Could you output every record below exactly as it appears?

---------------

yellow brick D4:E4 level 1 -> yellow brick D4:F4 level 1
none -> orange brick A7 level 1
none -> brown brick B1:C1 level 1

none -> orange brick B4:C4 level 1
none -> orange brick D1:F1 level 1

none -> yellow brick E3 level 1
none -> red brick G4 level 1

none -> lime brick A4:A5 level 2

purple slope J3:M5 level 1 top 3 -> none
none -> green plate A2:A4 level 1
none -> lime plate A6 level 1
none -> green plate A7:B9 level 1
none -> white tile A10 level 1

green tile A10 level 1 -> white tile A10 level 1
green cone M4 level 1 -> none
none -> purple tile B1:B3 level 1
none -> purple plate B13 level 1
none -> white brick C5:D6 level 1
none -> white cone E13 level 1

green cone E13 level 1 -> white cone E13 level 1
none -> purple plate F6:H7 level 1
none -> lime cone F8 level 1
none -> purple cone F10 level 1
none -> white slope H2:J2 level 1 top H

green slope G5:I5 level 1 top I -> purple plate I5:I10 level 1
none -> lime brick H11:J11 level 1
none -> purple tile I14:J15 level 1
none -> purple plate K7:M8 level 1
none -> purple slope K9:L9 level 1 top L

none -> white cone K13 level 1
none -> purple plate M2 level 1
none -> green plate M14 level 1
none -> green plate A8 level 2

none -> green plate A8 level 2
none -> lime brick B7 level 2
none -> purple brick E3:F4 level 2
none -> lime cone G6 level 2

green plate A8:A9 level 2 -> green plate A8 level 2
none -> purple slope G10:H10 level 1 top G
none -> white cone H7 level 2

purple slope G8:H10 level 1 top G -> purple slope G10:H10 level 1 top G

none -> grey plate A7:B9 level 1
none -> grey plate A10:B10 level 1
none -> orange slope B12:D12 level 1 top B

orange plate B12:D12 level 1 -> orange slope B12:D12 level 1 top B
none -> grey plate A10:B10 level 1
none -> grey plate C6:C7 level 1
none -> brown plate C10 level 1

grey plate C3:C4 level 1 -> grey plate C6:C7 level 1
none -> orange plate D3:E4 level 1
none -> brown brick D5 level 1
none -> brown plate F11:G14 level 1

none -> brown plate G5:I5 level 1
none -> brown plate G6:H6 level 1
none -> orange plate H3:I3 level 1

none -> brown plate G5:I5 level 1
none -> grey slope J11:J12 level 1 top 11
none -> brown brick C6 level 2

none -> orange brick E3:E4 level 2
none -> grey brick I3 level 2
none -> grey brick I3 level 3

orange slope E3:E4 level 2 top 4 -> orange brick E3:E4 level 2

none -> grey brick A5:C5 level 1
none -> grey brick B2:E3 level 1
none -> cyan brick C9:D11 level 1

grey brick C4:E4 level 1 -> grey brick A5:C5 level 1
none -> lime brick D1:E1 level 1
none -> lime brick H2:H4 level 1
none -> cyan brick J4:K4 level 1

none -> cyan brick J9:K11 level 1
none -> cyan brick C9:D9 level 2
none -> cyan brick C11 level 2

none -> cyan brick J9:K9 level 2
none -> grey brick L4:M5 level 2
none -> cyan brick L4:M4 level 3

---------------

EXERCISE OUTPUT:
yellow brick D4:E4 level 1 -> yellow brick D4:F4 level 1
none -> orange brick A7 level 1
none -> brown brick B1:C1 level 1

none -> orange brick B4:C4 level 1
none -> orange brick D1:F1 level 1

none -> yellow brick E3 level 1
none -> red brick G4 level 1

none -> lime brick A4:A5 level 2

purple slope J3:M5 level 1 top 3 -> none
none -> green plate A2:A4 level 1
none -> lime plate A6 level 1
none -> green plate A7:B9 level 1
none -> white tile A10 level 1

green tile A10 level 1 -> white tile A10 level 1
green cone M4 level 1 -> none
none -> purple tile B1:B3 level 1
none -> purple plate B13 level 1
none -> white brick C5:D6 level 1
none -> white cone E13 level 1

green cone E13 level 1 -> white cone E13 level 1
none -> purple plate F6:H7 level 1
none -> lime cone F8 level 1
none -> purple cone F10 level 1
none -> white slope H2:J2 level 1 top H

green slope G5:I5 level 1 top I -> purple plate I5:I10 level 1
none -> lime brick H11:J11 level 1
none -> purple tile I14:J15 level 1
none -> purple plate K7:M8 level 1
none -> purple slope K9:L9 level 1 top L

none -> white cone K13 level 1
none -> purple plate M2 level 1
none -> green plate M14 level 1
none -> green plate A8 level 2

none -> green plate A8 level 2
none -> lime brick B7 level 2
none -> purple brick E3:F4 level 2
none -> lime cone G6 level 2

green plate A8:A9 level 2 -> green plate A8 level 2
none -> purple slope G10:H10 level 1 top G
none -> white cone H7 level 2

purple slope G8:H10 level 1 top G -> purple slope G10:H10 level 1 top G

none -> grey plate A7:B9 level 1
none -> grey plate A10:B10 level 1
none -> orange slope B12:D12 level 1 top B

orange plate B12:D12 level 1 -> orange slope B12:D12 level 1 top B
none -> grey plate A10:B10 level 1
none -> grey plate C6:C7 level 1
none -> brown plate C10 level 1

grey plate C3:C4 level 1 -> grey plate C6:C7 level 1
none -> orange plate D3:E4 level 1
none -> brown brick D5 level 1
none -> brown plate F11:G14 level 1

none -> brown plate G5:I5 level 1
none -> brown plate G6:H6 level 1
none -> orange plate H3:I3 level 1

none -> brown plate G5:I5 level 1
none -> grey slope J11:J12 level 1 top 11
none -> brown brick C6 level 2

none -> orange brick E3:E4 level 2
none -> grey brick I3 level 2
none -> grey brick I3 level 3

orange slope E3:E4 level 2 top 4 -> orange brick E3:E4 level 2

none -> grey brick A5:C5 level 1
none -> grey brick B2:E3 level 1
none -> cyan brick C9:D11 level 1

grey brick C4:E4 level 1 -> grey brick A5:C5 level 1
none -> lime brick D1:E1 level 1
none -> lime brick H2:H4 level 1
none -> cyan brick J4:K4 level 1

none -> cyan brick J9:K11 level 1
none -> cyan brick C9:D9 level 2
none -> cyan brick C11 level 2

none -> cyan brick J9:K9 level 2
none -> grey brick L4:M5 level 2
none -> cyan brick L4:M4 level 3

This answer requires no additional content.